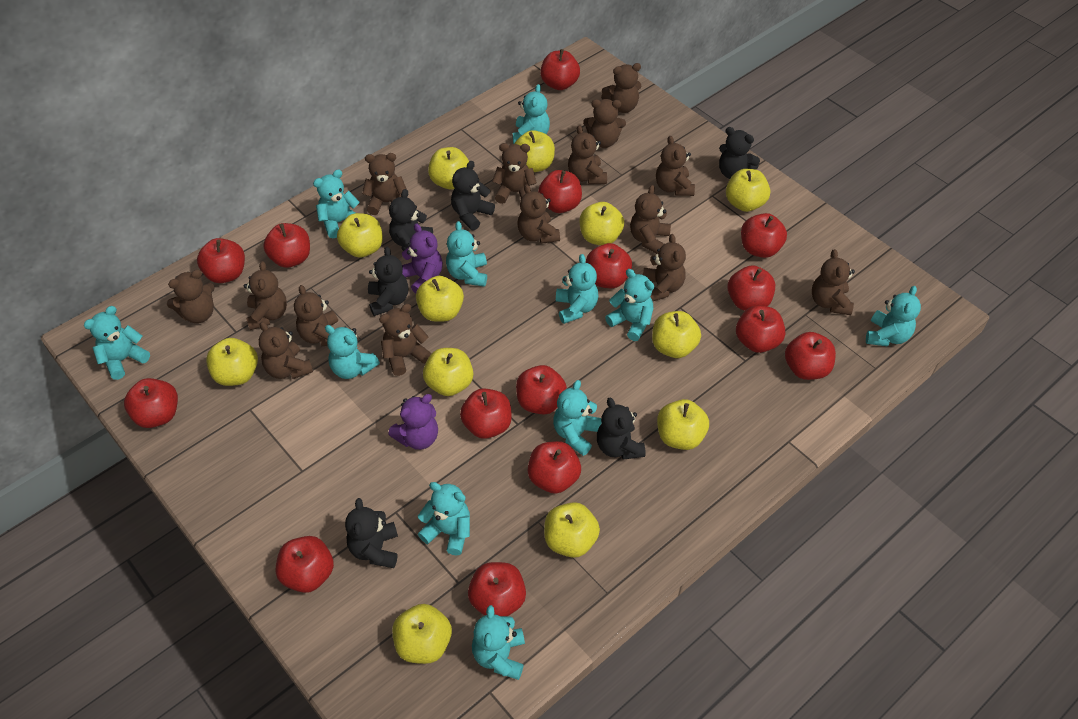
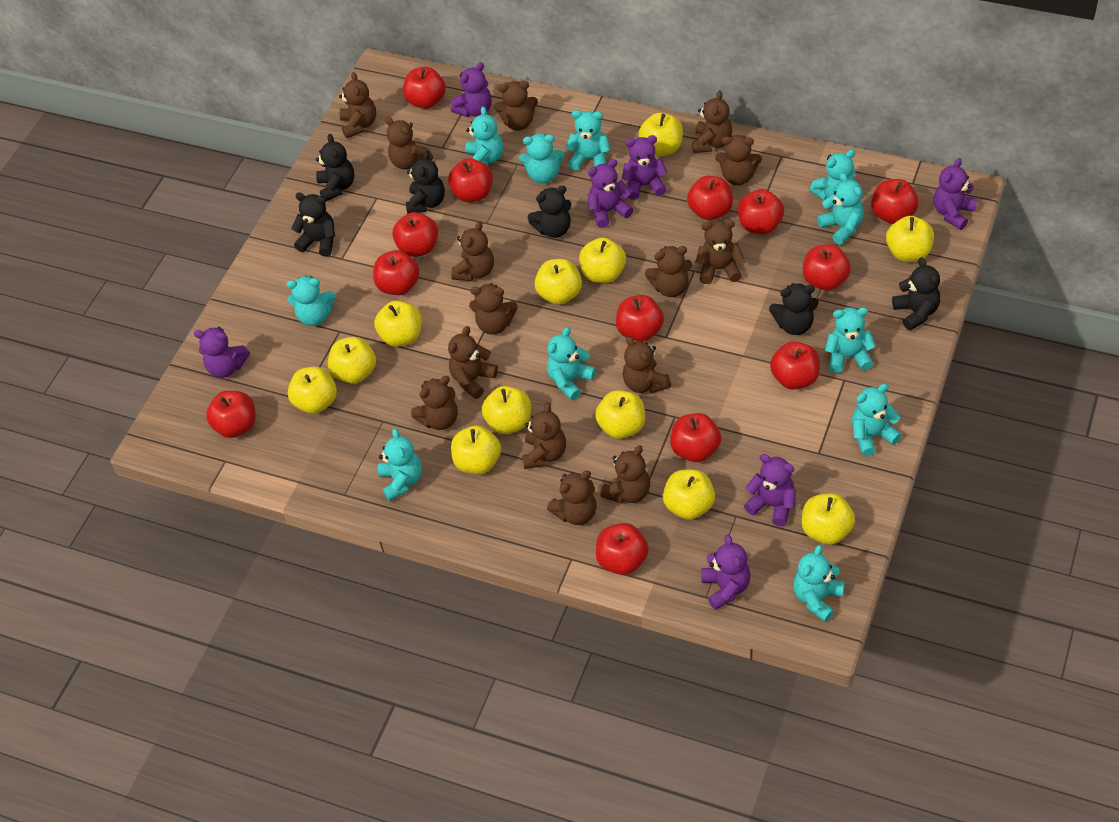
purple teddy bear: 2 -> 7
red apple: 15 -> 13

* * *

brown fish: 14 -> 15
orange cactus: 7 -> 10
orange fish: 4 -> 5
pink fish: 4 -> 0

==

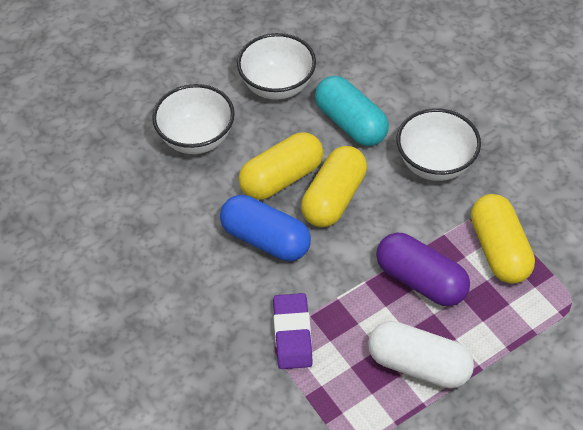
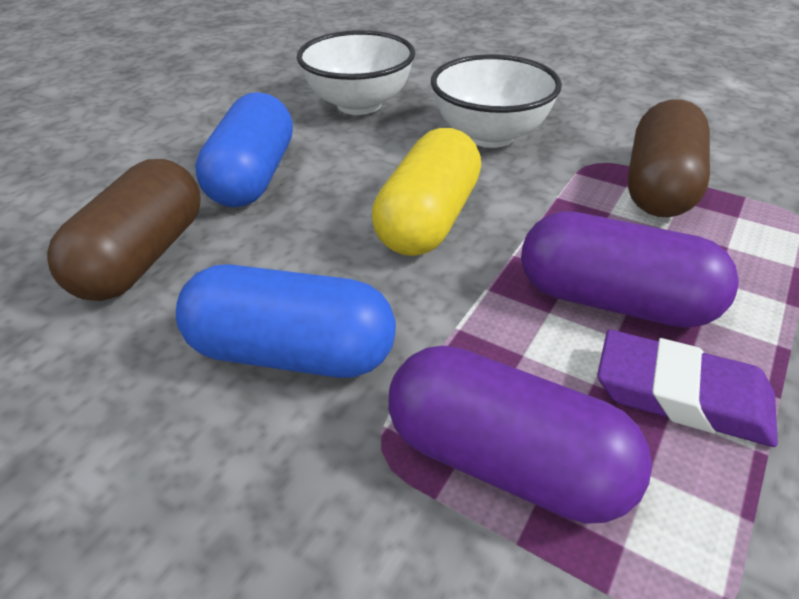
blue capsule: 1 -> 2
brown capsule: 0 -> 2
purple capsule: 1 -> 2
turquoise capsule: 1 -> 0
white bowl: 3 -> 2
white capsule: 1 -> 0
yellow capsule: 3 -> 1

▸ Exercise description: The word "capsule" is the filter: copy every line of the listing above that contains it.

▸ Exercise solution:
blue capsule: 1 -> 2
brown capsule: 0 -> 2
purple capsule: 1 -> 2
turquoise capsule: 1 -> 0
white capsule: 1 -> 0
yellow capsule: 3 -> 1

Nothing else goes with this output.